• **Exercise aim**: In the material below, the lines from the one containing "gray triangle: (51, 116) -> (55, 133), moved" through the one containing "yellow triangle: (237, 621)" are to be given again exactly, ends included, and no others.

*** Block opens ***

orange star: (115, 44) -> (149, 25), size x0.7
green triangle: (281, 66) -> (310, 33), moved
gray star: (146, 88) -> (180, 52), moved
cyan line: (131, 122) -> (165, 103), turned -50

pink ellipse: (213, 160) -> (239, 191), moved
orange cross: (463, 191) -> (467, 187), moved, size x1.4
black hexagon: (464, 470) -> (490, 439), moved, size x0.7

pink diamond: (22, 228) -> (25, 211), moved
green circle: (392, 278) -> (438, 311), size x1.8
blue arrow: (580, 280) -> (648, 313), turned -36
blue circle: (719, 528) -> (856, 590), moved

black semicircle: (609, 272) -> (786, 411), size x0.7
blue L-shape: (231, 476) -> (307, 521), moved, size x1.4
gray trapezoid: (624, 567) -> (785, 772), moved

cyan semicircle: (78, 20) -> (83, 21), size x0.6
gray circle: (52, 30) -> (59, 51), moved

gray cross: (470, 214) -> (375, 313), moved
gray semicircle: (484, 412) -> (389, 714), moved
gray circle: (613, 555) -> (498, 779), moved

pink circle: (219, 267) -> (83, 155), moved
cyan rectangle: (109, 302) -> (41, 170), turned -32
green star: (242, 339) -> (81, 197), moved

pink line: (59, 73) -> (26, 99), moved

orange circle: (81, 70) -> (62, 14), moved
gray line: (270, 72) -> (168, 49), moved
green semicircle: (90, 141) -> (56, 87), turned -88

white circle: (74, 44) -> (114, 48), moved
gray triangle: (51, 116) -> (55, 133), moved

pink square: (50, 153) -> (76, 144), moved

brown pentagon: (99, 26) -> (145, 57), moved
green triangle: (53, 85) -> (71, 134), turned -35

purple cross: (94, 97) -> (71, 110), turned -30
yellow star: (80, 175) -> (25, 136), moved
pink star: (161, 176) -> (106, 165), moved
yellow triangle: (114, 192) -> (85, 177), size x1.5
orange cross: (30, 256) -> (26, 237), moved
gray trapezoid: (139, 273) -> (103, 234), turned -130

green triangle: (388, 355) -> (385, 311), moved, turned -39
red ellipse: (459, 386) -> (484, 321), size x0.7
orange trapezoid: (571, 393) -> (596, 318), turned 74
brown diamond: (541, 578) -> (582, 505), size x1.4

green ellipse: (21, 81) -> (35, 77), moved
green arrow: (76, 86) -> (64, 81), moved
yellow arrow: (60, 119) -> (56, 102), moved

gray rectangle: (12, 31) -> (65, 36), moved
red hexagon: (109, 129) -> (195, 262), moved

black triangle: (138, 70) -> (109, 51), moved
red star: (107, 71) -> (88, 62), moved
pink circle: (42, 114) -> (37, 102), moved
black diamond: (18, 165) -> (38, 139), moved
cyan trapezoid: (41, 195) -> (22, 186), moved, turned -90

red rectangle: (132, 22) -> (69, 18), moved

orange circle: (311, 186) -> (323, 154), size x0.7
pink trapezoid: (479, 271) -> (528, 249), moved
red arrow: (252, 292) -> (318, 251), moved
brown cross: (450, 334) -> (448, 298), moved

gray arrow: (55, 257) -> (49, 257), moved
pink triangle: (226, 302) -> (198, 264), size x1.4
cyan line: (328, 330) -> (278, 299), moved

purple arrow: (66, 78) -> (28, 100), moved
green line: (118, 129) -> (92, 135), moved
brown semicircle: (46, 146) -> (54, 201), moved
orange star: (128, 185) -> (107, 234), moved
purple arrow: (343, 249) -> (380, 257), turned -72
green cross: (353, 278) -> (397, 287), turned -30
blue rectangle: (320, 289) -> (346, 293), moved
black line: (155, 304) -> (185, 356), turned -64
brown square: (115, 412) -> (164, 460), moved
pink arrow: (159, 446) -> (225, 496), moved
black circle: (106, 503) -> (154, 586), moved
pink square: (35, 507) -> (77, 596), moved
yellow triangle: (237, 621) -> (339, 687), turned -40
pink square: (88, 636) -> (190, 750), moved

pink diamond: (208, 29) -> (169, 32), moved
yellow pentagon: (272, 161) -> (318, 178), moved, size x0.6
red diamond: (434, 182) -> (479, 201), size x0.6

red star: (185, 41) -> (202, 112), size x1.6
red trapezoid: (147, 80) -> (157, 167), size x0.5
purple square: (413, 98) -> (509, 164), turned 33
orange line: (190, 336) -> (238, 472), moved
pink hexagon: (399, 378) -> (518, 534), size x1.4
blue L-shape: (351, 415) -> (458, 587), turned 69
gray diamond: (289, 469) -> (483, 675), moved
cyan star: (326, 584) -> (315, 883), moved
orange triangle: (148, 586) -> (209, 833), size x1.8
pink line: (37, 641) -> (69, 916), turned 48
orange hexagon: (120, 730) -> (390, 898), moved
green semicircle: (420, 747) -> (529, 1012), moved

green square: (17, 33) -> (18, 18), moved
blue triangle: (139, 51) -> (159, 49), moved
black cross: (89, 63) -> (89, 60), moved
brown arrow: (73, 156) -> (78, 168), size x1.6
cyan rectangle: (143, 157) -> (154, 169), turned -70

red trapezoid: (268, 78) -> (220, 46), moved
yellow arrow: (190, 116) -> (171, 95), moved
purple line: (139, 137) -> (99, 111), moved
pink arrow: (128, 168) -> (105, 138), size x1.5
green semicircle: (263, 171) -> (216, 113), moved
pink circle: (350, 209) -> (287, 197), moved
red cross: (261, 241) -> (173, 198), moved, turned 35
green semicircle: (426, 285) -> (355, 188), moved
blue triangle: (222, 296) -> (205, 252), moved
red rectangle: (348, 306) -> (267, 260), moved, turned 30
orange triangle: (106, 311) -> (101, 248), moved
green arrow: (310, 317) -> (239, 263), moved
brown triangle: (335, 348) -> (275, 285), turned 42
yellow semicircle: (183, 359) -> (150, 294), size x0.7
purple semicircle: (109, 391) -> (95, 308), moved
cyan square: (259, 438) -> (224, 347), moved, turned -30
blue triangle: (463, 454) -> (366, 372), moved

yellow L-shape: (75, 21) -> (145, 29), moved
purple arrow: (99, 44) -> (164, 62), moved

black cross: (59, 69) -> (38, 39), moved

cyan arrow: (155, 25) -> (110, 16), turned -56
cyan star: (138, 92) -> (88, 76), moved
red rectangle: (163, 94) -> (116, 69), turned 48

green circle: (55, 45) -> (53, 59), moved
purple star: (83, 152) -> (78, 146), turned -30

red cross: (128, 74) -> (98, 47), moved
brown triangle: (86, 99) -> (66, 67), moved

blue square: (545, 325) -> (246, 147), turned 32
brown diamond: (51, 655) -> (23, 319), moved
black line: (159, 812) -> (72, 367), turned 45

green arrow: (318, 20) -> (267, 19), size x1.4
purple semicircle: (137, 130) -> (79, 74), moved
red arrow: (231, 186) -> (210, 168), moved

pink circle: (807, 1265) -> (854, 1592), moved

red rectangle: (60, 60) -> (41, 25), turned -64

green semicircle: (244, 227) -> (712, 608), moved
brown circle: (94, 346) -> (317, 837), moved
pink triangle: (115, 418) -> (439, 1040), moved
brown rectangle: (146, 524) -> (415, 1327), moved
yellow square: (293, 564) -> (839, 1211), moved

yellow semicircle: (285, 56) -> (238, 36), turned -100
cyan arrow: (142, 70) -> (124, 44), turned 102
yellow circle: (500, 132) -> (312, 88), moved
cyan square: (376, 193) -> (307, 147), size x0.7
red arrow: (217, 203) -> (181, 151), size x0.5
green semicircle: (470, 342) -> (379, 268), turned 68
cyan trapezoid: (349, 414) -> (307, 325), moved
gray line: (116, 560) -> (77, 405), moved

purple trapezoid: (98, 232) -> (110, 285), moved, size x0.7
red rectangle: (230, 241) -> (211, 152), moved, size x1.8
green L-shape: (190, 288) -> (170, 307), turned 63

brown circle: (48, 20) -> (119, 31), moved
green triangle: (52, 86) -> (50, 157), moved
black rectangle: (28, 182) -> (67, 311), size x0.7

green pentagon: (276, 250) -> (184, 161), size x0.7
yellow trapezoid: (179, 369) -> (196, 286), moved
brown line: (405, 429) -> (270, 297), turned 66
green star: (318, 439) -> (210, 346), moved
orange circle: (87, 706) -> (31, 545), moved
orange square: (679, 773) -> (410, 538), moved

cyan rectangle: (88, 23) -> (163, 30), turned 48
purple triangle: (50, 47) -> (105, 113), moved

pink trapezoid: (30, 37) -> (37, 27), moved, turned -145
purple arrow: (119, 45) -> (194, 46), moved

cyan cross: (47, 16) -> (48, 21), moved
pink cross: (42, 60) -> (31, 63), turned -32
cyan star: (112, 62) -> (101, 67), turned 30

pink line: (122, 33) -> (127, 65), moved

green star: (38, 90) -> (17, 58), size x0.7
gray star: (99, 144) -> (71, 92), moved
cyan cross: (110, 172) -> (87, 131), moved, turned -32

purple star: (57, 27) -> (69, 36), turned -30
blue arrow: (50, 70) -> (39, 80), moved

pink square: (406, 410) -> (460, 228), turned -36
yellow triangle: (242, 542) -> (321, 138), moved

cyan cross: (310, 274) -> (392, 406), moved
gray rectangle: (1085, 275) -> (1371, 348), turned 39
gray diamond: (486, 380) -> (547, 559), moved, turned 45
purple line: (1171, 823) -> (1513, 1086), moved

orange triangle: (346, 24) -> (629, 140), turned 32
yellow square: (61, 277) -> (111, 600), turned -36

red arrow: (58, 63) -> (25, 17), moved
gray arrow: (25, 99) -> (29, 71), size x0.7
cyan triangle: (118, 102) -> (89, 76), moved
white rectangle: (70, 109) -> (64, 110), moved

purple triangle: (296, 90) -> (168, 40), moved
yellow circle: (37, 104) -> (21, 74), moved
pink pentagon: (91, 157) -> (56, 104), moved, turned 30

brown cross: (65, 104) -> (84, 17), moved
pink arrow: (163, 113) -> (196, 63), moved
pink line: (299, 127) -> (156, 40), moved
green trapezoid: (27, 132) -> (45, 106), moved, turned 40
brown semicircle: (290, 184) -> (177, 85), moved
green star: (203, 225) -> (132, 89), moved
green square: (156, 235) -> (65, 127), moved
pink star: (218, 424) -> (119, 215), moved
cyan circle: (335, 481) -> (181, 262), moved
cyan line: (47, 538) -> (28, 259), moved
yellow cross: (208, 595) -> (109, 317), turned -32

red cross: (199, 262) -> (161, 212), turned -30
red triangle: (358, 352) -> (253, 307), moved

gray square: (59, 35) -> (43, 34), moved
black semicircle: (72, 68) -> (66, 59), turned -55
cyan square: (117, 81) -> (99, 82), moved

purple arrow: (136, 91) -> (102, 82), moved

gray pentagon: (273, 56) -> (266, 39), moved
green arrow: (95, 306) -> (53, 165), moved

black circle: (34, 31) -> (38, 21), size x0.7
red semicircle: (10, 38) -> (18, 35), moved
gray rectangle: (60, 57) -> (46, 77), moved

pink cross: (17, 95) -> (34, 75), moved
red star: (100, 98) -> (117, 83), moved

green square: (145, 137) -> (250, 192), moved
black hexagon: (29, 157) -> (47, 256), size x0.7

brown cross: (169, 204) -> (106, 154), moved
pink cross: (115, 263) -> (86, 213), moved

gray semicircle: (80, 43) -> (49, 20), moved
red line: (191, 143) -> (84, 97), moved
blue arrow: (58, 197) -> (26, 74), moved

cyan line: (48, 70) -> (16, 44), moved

*** Block closes ***

• **Reply to the exercise**:
gray triangle: (51, 116) -> (55, 133), moved

pink square: (50, 153) -> (76, 144), moved

brown pentagon: (99, 26) -> (145, 57), moved
green triangle: (53, 85) -> (71, 134), turned -35

purple cross: (94, 97) -> (71, 110), turned -30
yellow star: (80, 175) -> (25, 136), moved
pink star: (161, 176) -> (106, 165), moved
yellow triangle: (114, 192) -> (85, 177), size x1.5
orange cross: (30, 256) -> (26, 237), moved
gray trapezoid: (139, 273) -> (103, 234), turned -130

green triangle: (388, 355) -> (385, 311), moved, turned -39
red ellipse: (459, 386) -> (484, 321), size x0.7
orange trapezoid: (571, 393) -> (596, 318), turned 74
brown diamond: (541, 578) -> (582, 505), size x1.4

green ellipse: (21, 81) -> (35, 77), moved
green arrow: (76, 86) -> (64, 81), moved
yellow arrow: (60, 119) -> (56, 102), moved

gray rectangle: (12, 31) -> (65, 36), moved
red hexagon: (109, 129) -> (195, 262), moved

black triangle: (138, 70) -> (109, 51), moved
red star: (107, 71) -> (88, 62), moved
pink circle: (42, 114) -> (37, 102), moved
black diamond: (18, 165) -> (38, 139), moved
cyan trapezoid: (41, 195) -> (22, 186), moved, turned -90

red rectangle: (132, 22) -> (69, 18), moved

orange circle: (311, 186) -> (323, 154), size x0.7
pink trapezoid: (479, 271) -> (528, 249), moved
red arrow: (252, 292) -> (318, 251), moved
brown cross: (450, 334) -> (448, 298), moved

gray arrow: (55, 257) -> (49, 257), moved
pink triangle: (226, 302) -> (198, 264), size x1.4
cyan line: (328, 330) -> (278, 299), moved

purple arrow: (66, 78) -> (28, 100), moved
green line: (118, 129) -> (92, 135), moved
brown semicircle: (46, 146) -> (54, 201), moved
orange star: (128, 185) -> (107, 234), moved
purple arrow: (343, 249) -> (380, 257), turned -72
green cross: (353, 278) -> (397, 287), turned -30
blue rectangle: (320, 289) -> (346, 293), moved
black line: (155, 304) -> (185, 356), turned -64
brown square: (115, 412) -> (164, 460), moved
pink arrow: (159, 446) -> (225, 496), moved
black circle: (106, 503) -> (154, 586), moved
pink square: (35, 507) -> (77, 596), moved
yellow triangle: (237, 621) -> (339, 687), turned -40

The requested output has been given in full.